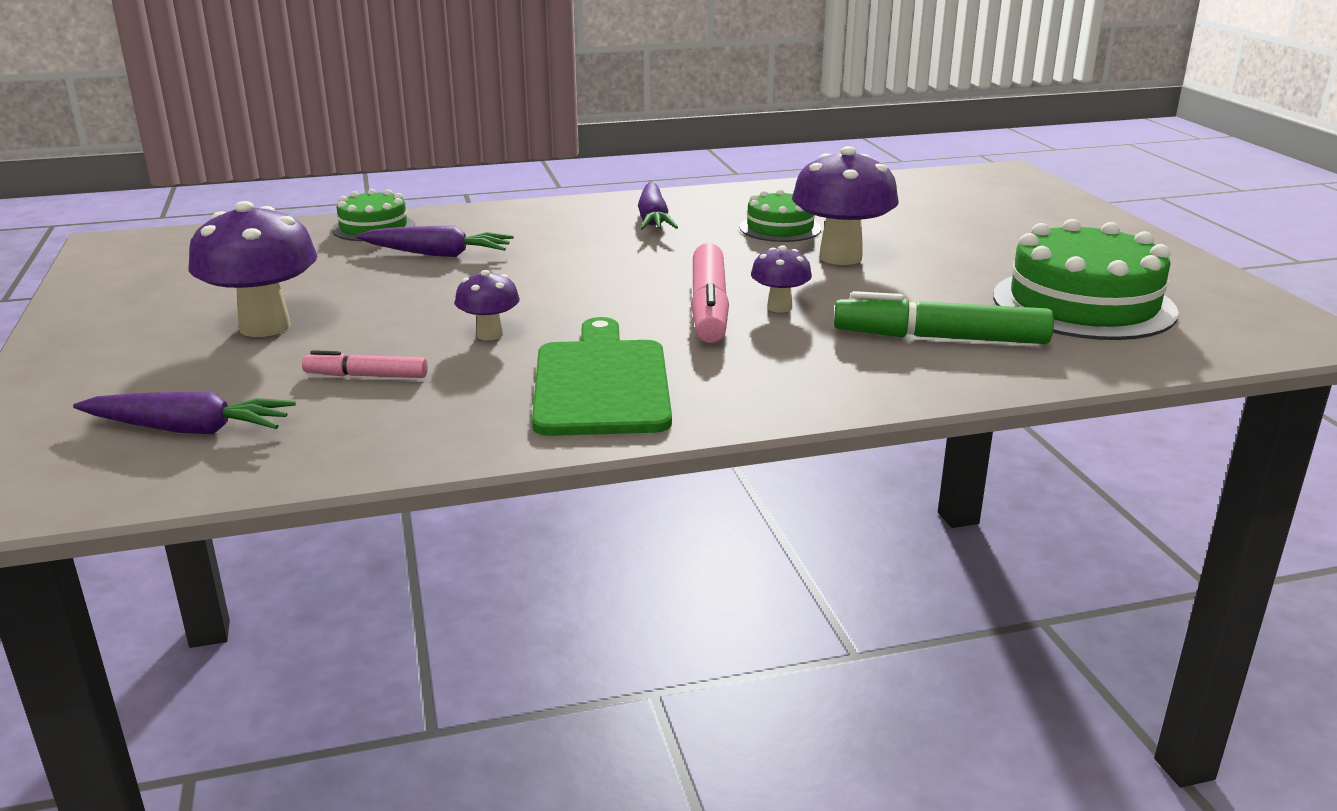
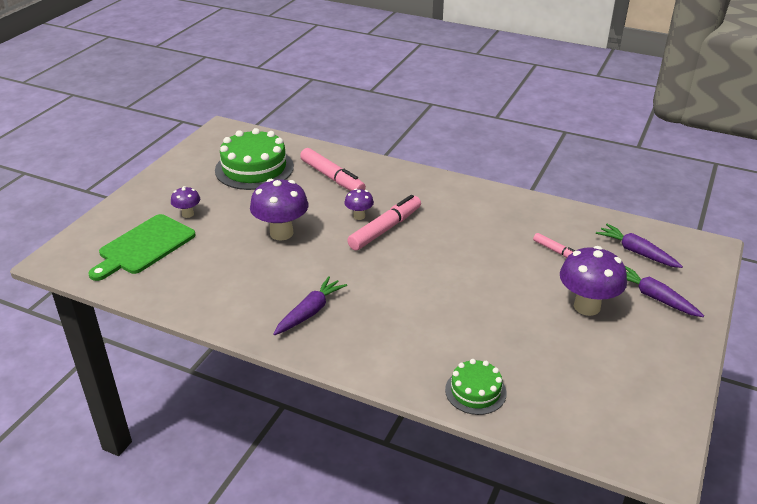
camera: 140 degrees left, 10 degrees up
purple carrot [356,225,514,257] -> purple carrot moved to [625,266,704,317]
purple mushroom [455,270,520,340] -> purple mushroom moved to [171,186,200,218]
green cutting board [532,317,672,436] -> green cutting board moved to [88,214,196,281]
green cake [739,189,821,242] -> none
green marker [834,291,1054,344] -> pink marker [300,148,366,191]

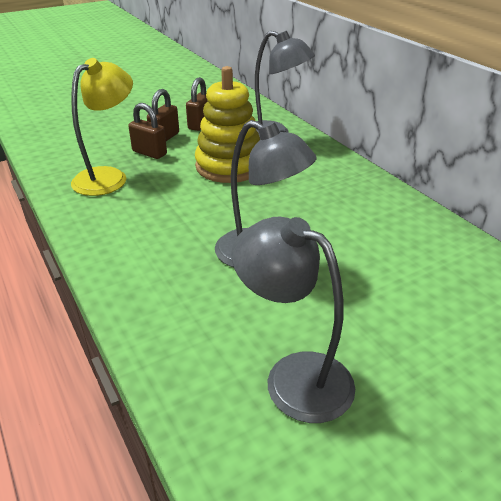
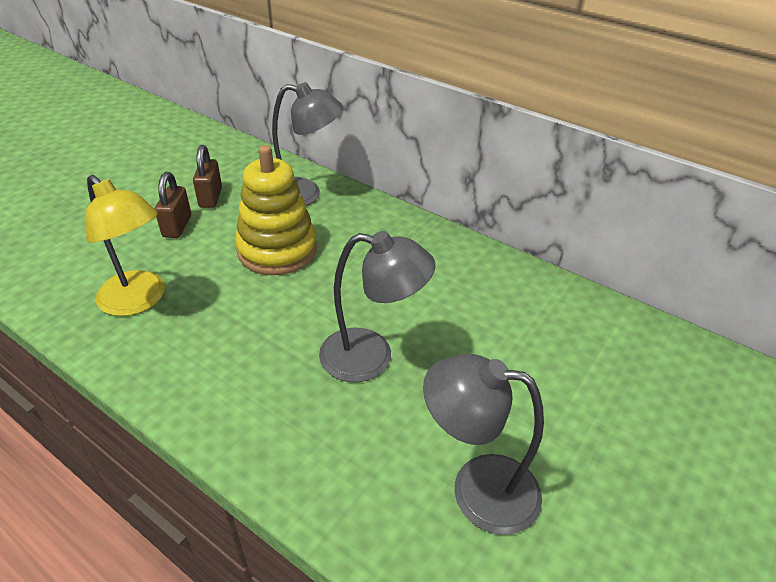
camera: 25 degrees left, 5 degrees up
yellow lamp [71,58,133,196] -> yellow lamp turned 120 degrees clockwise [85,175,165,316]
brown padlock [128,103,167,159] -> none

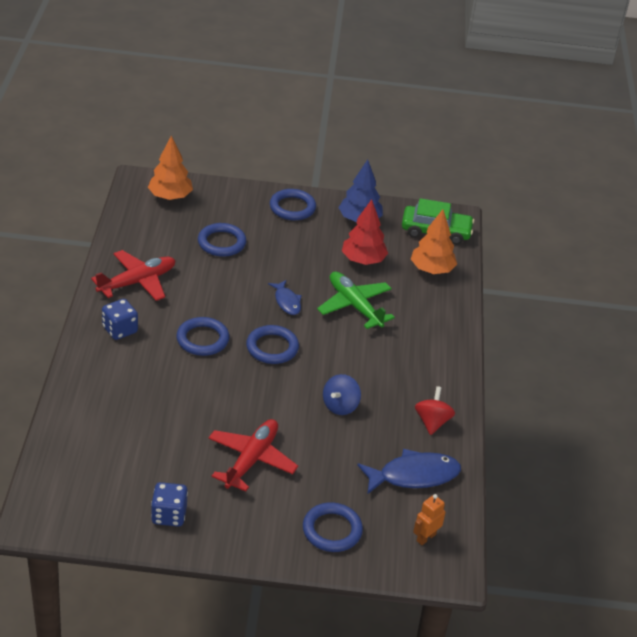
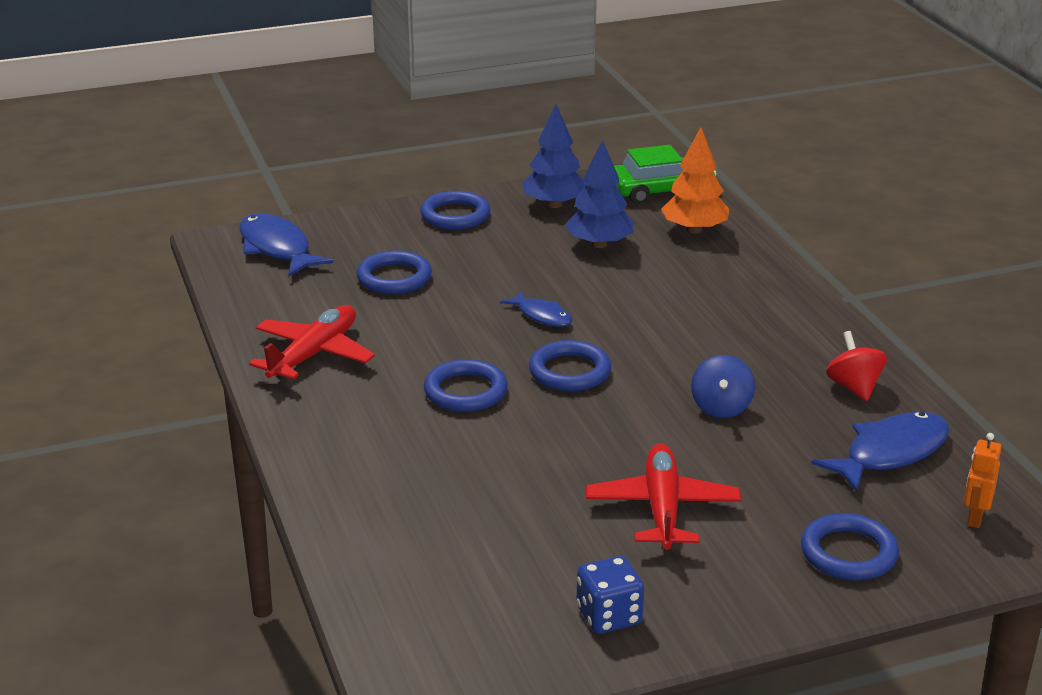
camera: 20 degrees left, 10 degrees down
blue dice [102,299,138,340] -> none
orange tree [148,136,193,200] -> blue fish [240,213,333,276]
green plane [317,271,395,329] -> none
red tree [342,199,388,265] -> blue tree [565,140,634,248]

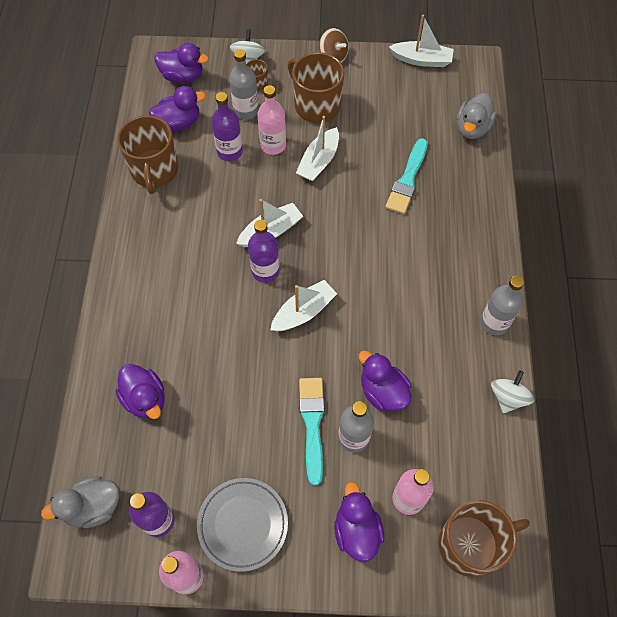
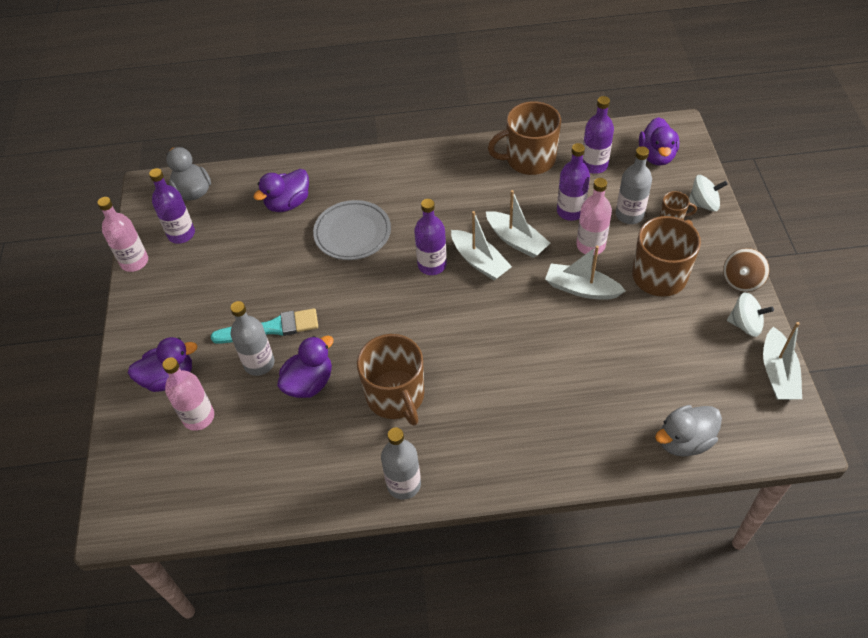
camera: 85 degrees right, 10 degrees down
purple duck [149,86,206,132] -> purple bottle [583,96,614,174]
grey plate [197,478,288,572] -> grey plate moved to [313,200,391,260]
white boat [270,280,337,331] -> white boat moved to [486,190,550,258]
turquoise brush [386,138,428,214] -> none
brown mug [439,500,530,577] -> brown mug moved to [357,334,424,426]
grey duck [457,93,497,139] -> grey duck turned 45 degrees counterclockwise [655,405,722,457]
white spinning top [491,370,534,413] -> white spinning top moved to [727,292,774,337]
• • • • • • •
▶ **Activity**
From the entries above, copy out every line where the string "none" appears.

▶ **Answer section**
green cake [739,189,821,242] -> none
brown padlock [128,103,167,159] -> none
blue dice [102,299,138,340] -> none
green plane [317,271,395,329] -> none
turquoise brush [386,138,428,214] -> none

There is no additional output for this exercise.